RECORDS SHOWN →

========

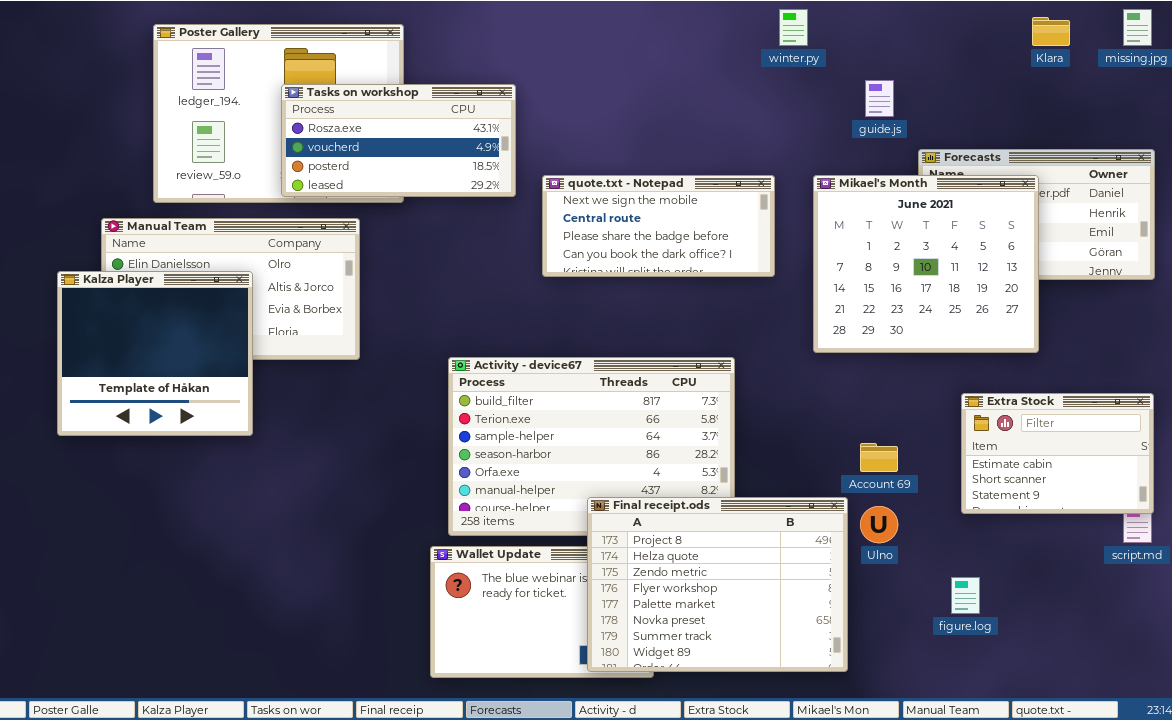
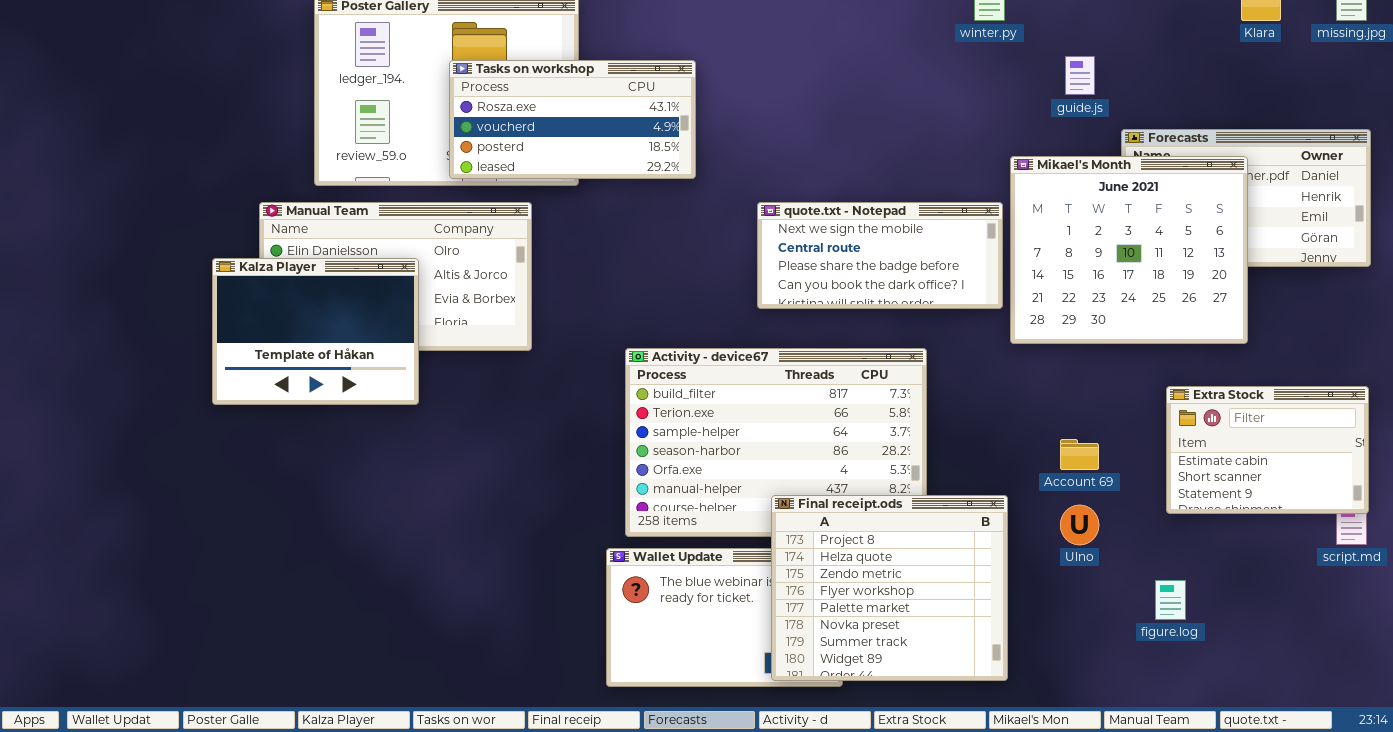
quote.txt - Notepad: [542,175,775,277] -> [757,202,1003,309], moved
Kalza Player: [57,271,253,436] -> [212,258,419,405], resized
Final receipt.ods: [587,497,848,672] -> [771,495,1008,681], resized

========

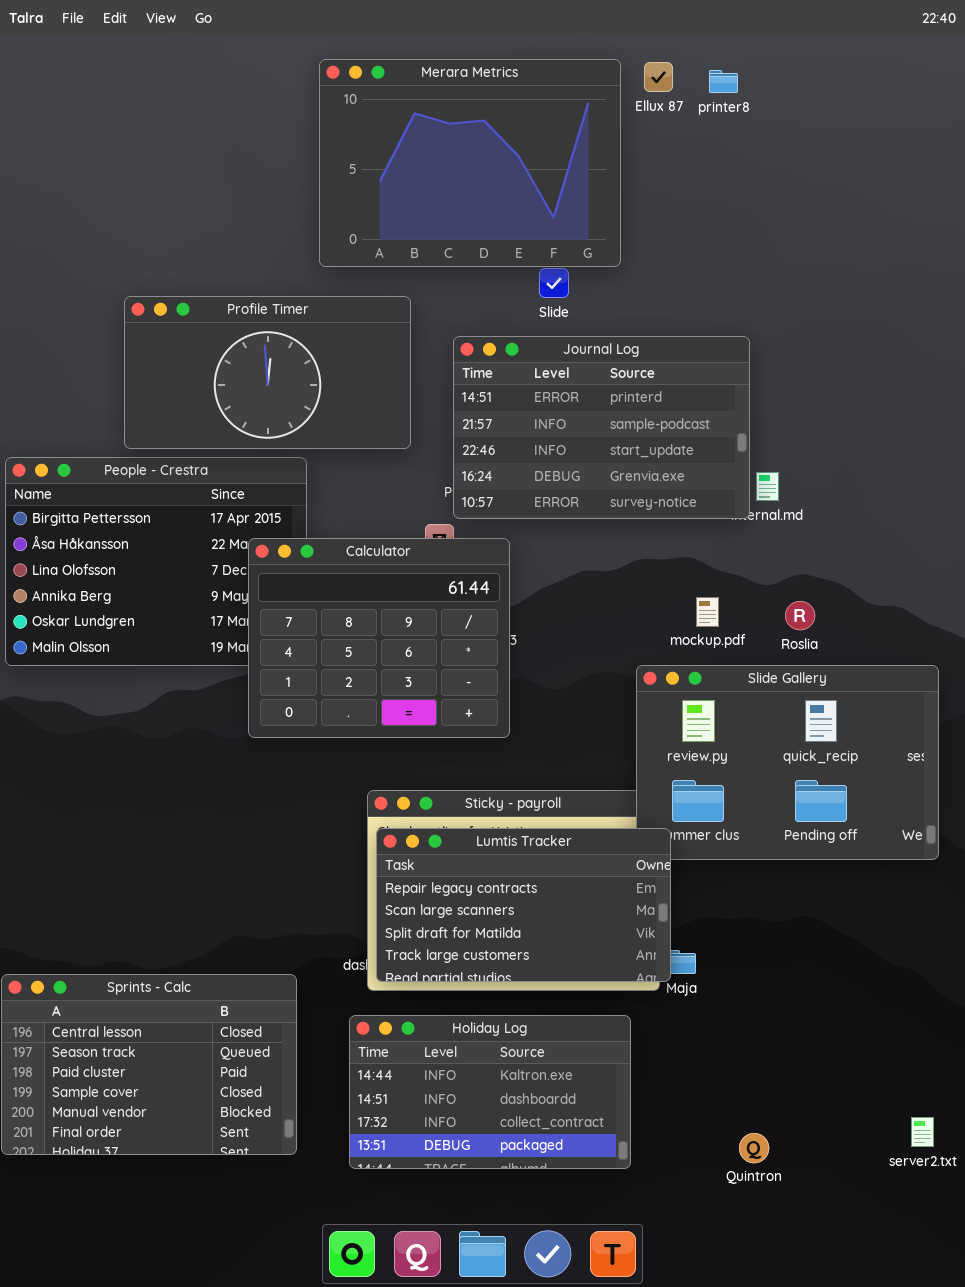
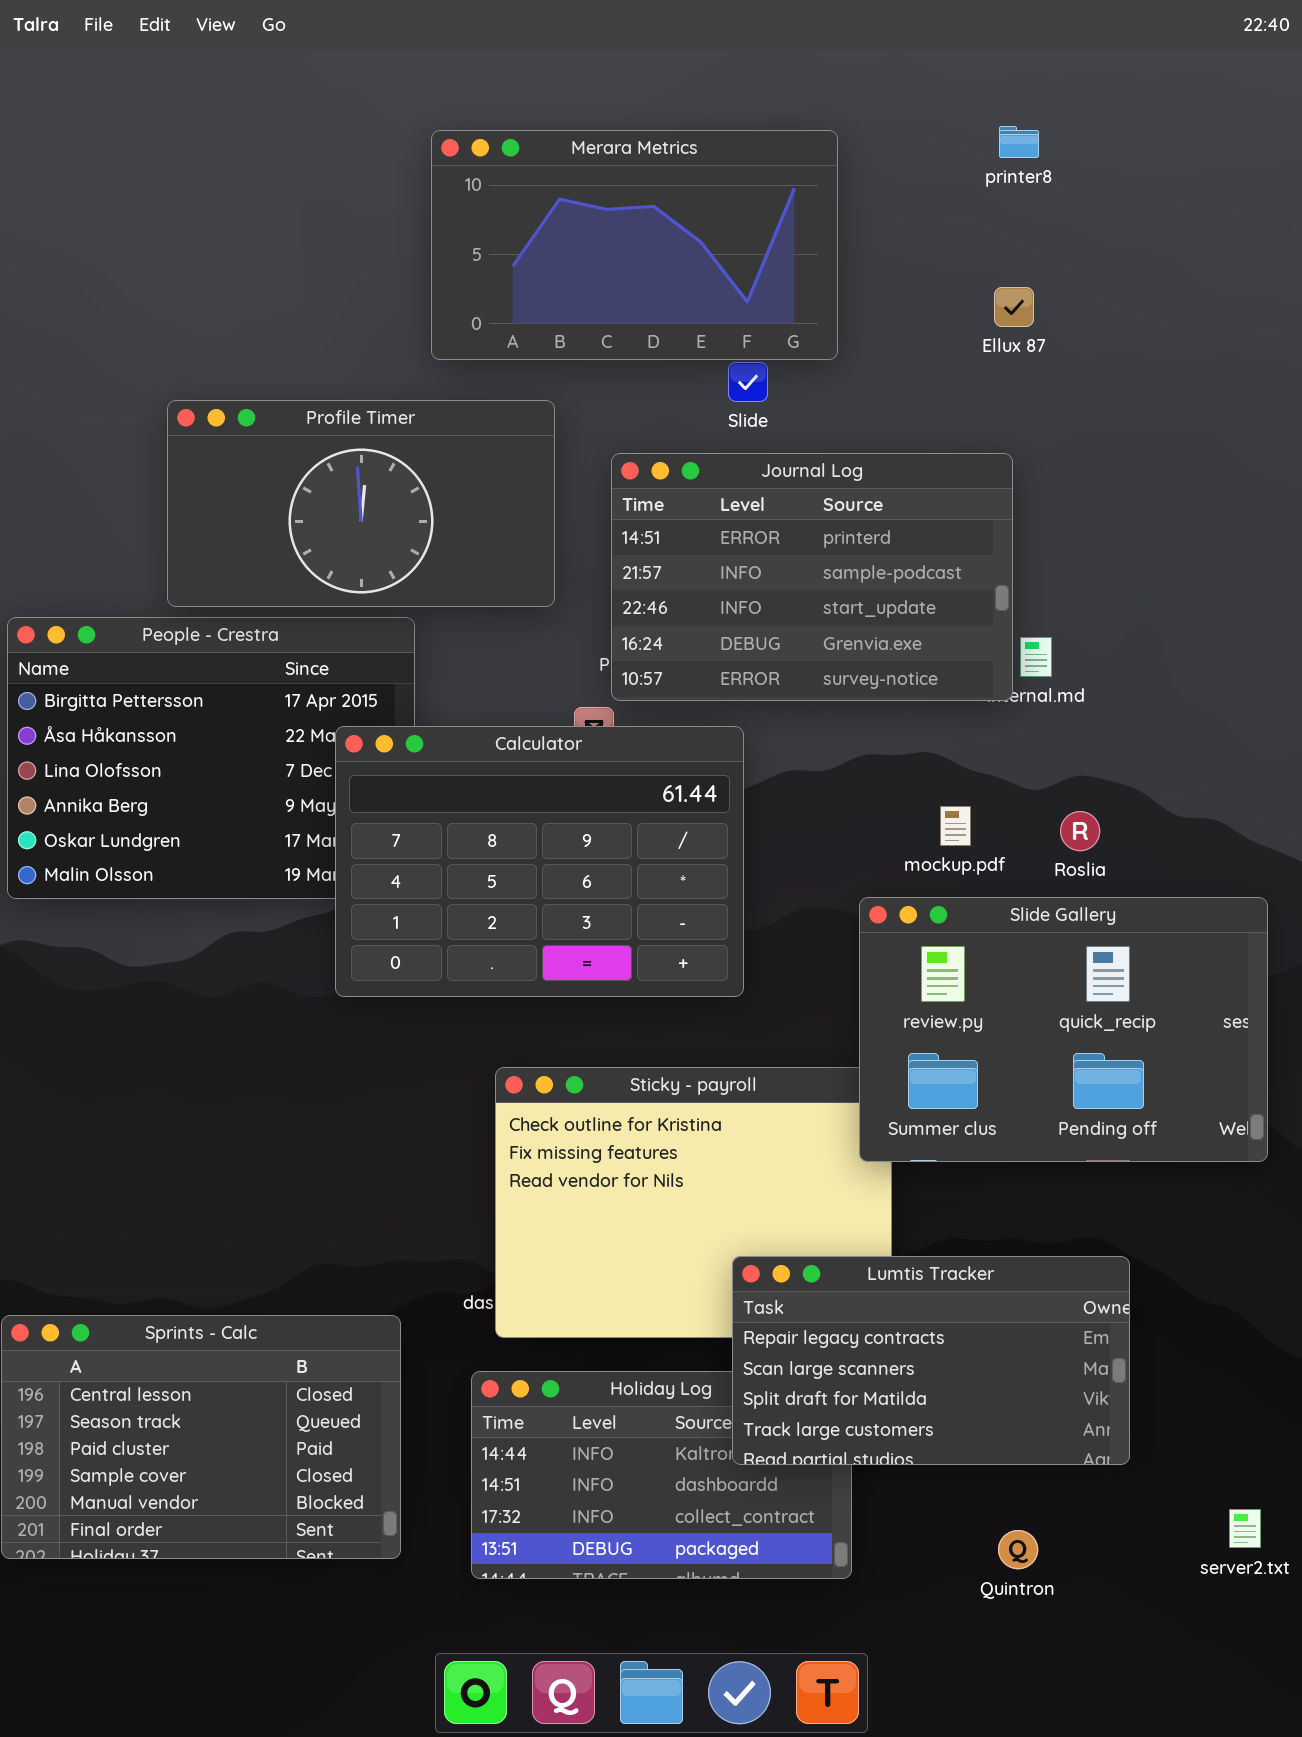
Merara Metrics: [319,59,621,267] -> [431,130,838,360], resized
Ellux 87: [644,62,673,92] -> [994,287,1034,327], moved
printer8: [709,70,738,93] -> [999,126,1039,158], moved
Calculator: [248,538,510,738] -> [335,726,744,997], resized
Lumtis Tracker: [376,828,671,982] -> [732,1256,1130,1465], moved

========

PROBLEM TO WORK ON →
With the line holding "quote.txt - Notepad: [542,175,775,277]" as the first and the line holding "Final receipt.ods: [587,497,848,672]" as the last, please transcribe exactly the lines of the material above in that range and nothing else.

ANSWER BELOW →
quote.txt - Notepad: [542,175,775,277] -> [757,202,1003,309], moved
Kalza Player: [57,271,253,436] -> [212,258,419,405], resized
Final receipt.ods: [587,497,848,672] -> [771,495,1008,681], resized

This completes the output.